*Exercise*.
Pick out and copy every line of the data below that contains the string "appoggiatura". Matching is case-sensitive.

*Data supplied*.
[START]

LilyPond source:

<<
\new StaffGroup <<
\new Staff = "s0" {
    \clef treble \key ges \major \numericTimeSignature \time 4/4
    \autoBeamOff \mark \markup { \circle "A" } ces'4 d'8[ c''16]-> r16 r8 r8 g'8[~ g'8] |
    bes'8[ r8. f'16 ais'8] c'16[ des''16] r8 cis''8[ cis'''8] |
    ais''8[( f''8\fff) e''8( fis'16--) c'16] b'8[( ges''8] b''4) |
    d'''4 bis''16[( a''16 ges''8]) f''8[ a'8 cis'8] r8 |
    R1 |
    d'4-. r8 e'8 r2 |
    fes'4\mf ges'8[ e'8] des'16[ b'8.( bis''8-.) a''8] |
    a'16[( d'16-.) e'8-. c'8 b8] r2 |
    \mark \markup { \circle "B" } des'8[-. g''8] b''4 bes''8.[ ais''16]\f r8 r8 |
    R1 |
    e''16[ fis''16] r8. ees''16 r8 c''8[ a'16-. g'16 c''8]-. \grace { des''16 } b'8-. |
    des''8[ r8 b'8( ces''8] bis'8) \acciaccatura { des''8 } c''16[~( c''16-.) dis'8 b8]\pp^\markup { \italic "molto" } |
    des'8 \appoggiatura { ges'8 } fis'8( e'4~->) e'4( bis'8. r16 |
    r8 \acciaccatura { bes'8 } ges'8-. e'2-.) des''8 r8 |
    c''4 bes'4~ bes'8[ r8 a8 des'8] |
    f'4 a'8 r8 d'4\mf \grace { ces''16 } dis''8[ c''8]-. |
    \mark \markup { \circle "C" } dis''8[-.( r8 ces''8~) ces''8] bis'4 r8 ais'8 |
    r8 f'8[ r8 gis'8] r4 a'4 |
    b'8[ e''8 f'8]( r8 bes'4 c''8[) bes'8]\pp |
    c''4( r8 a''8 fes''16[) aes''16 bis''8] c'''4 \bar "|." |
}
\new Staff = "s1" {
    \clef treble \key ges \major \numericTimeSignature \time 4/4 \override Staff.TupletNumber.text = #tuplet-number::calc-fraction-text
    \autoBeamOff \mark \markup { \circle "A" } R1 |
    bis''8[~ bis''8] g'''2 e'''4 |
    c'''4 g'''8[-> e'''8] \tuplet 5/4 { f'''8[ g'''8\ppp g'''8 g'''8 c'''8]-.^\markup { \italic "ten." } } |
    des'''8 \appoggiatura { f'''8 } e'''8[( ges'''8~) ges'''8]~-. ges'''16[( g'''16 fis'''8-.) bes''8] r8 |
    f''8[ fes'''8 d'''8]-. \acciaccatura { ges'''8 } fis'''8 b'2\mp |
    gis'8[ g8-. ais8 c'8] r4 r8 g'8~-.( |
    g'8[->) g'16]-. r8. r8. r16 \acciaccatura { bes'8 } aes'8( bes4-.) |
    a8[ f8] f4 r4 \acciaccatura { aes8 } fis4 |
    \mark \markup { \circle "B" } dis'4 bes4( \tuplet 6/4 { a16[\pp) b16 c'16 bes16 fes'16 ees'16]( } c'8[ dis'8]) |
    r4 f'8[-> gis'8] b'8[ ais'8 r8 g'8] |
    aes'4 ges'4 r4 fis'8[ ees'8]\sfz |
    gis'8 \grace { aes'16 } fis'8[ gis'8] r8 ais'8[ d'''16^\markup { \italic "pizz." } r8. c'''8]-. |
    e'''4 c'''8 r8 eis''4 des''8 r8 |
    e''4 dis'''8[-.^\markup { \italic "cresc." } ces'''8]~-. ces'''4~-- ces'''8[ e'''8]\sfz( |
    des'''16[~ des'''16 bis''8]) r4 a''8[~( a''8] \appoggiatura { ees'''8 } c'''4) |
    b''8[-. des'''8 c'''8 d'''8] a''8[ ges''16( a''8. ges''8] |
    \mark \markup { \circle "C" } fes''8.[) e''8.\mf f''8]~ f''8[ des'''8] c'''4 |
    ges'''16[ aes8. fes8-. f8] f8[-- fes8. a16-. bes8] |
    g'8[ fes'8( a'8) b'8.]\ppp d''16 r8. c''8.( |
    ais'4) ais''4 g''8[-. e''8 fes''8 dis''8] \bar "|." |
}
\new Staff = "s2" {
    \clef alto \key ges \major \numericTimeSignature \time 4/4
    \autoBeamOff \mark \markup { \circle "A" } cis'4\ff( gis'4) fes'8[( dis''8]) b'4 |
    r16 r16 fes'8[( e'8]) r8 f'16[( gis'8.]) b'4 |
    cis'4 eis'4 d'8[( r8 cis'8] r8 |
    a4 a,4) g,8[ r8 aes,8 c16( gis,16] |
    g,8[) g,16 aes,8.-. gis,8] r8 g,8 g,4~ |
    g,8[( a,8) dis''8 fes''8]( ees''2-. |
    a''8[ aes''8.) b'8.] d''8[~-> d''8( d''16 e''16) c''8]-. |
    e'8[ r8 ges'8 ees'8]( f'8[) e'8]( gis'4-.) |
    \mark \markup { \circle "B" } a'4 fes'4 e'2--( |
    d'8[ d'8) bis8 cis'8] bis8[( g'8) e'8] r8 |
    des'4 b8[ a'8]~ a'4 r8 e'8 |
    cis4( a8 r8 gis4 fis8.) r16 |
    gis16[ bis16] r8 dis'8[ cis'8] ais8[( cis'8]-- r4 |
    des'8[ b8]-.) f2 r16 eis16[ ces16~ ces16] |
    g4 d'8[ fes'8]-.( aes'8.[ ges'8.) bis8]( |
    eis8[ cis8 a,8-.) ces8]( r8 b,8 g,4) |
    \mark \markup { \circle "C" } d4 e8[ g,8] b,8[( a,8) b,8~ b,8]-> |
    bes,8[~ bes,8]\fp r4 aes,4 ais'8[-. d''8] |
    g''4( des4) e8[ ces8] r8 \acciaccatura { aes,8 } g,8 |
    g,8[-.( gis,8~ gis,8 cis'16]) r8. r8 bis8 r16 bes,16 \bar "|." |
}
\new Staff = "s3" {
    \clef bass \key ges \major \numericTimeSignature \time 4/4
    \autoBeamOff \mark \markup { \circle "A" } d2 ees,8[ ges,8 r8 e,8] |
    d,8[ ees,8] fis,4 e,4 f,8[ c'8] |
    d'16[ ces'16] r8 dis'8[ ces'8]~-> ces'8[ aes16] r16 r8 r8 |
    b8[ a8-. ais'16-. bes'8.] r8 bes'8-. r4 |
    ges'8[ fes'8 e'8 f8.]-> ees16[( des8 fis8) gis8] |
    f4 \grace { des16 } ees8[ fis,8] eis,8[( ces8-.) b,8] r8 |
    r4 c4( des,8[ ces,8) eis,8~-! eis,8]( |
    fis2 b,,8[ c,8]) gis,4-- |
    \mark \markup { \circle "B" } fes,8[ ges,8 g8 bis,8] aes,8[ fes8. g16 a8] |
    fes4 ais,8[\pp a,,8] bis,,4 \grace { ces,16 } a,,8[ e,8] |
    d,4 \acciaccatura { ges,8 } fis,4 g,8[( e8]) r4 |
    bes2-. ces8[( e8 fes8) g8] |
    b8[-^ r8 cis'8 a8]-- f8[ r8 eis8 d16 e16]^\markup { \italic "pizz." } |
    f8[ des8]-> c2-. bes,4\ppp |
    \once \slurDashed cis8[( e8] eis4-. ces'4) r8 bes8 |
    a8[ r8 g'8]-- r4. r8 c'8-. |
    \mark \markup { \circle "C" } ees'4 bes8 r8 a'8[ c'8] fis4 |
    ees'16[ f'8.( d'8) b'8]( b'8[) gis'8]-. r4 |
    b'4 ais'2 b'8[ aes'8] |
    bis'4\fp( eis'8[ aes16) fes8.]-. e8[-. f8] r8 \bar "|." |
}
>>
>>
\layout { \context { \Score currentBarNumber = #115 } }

[END]

*Problem solution*.
    des'8 \appoggiatura { ges'8 } fis'8( e'4~->) e'4( bis'8. r16 |
    des'''8 \appoggiatura { f'''8 } e'''8[( ges'''8~) ges'''8]~-. ges'''16[( g'''16 fis'''8-.) bes''8] r8 |
    des'''16[~ des'''16 bis''8]) r4 a''8[~( a''8] \appoggiatura { ees'''8 } c'''4) |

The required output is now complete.